-------- Material for the task --------

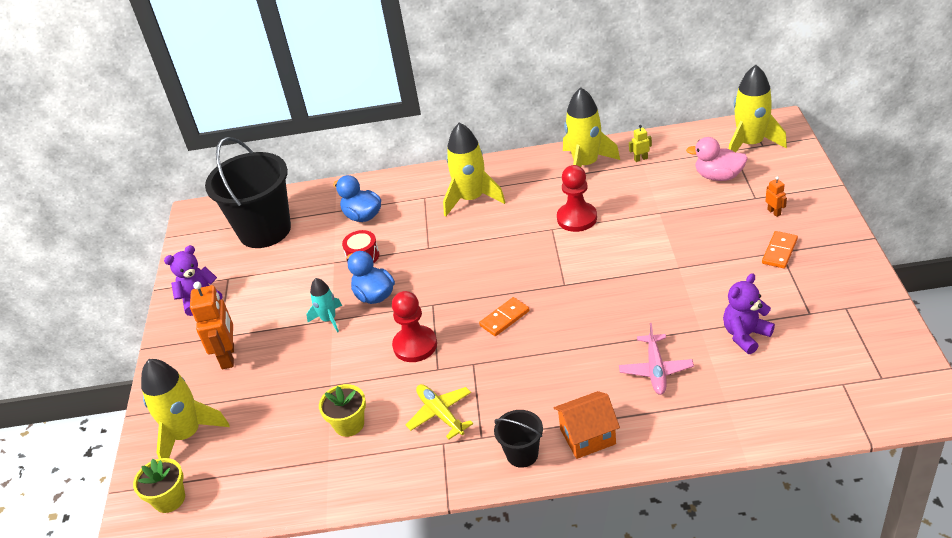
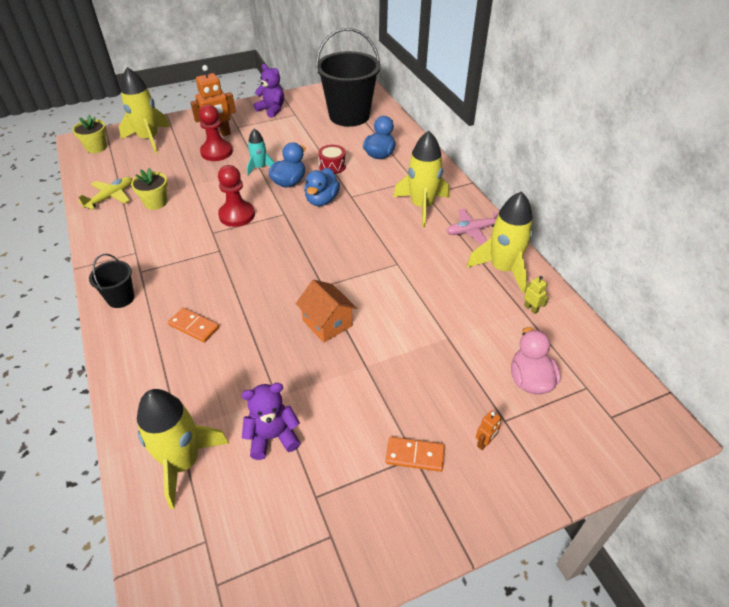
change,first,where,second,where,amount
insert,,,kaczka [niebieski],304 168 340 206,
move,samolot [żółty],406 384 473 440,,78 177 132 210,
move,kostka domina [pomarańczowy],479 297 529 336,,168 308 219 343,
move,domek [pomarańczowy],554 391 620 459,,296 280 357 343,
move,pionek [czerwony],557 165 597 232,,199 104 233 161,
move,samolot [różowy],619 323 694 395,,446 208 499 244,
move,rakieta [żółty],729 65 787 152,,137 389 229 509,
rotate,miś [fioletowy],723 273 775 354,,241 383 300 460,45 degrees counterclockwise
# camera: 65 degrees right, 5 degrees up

--------

▶ _Task directions_
Starting at the line that contains "move,pionek [czerwony],557 165", write out every line through the end of the entries, exactly and with nothing added.

▶ _Written answer_
move,pionek [czerwony],557 165 597 232,,199 104 233 161,
move,samolot [różowy],619 323 694 395,,446 208 499 244,
move,rakieta [żółty],729 65 787 152,,137 389 229 509,
rotate,miś [fioletowy],723 273 775 354,,241 383 300 460,45 degrees counterclockwise
# camera: 65 degrees right, 5 degrees up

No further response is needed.